▶ _Directions_
Copy word for word, please, the lines of the entries below running from the one containing "(373, 476) = (407, 209): none" to the one containing "(287, 480) = (568, 481): yellow", both ends included.

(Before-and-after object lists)
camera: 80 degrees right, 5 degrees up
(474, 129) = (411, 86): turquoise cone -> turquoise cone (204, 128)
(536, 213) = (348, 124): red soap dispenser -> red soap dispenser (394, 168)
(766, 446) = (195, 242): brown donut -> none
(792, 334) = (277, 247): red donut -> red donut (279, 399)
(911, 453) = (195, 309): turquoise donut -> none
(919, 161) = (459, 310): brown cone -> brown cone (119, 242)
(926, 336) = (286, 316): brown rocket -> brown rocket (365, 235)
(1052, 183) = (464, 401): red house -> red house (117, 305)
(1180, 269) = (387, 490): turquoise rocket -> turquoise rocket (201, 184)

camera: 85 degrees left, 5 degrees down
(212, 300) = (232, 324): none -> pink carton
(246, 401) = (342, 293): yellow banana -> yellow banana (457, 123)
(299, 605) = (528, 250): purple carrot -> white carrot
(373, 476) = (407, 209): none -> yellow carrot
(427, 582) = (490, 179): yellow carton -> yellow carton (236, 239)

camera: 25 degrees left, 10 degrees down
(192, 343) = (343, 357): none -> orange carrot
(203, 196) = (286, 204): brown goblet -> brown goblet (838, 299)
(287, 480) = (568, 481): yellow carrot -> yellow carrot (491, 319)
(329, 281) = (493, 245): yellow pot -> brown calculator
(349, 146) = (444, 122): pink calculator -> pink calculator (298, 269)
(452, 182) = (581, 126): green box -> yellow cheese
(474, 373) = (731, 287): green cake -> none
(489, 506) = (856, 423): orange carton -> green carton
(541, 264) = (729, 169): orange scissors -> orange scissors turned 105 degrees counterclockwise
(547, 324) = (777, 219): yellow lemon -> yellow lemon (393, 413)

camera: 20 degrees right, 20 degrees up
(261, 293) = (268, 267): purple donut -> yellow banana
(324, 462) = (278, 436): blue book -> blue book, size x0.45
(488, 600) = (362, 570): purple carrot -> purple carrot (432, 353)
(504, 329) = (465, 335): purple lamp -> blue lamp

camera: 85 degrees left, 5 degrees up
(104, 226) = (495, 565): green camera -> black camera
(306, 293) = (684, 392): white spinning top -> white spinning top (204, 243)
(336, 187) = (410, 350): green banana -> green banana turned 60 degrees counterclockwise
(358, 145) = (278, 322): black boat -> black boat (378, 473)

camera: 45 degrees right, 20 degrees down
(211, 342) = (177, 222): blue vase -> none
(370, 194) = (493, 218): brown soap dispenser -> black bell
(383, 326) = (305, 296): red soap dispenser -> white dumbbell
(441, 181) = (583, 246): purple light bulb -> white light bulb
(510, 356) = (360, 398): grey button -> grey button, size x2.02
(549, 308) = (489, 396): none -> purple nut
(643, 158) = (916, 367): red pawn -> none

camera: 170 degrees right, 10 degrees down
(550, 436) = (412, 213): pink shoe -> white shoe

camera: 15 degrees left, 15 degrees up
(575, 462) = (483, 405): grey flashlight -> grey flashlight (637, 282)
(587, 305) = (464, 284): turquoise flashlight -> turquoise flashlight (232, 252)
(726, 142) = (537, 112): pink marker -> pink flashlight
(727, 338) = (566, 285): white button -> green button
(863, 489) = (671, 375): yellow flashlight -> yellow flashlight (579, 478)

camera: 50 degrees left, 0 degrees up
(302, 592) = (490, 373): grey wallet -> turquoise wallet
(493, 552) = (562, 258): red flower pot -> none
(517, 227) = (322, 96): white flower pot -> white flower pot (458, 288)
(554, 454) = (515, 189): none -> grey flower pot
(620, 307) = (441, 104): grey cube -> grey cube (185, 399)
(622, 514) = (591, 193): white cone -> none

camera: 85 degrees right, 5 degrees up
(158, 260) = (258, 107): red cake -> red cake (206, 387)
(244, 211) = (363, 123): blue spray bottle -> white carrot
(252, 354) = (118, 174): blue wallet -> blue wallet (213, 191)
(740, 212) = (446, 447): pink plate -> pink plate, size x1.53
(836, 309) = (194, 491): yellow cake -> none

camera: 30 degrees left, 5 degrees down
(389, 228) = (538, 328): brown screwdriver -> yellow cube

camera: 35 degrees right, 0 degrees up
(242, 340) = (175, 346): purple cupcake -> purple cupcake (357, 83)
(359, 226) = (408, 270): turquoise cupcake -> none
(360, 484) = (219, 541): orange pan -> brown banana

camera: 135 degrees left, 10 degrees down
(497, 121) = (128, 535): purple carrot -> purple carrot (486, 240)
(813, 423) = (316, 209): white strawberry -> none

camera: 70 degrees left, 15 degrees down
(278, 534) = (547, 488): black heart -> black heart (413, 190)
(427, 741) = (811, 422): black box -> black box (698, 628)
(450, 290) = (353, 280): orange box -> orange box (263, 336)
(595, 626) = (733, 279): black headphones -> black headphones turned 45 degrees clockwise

▶ _Output of the exercise_
(373, 476) = (407, 209): none -> yellow carrot
(427, 582) = (490, 179): yellow carton -> yellow carton (236, 239)

camera: 25 degrees left, 10 degrees down
(192, 343) = (343, 357): none -> orange carrot
(203, 196) = (286, 204): brown goblet -> brown goblet (838, 299)
(287, 480) = (568, 481): yellow carrot -> yellow carrot (491, 319)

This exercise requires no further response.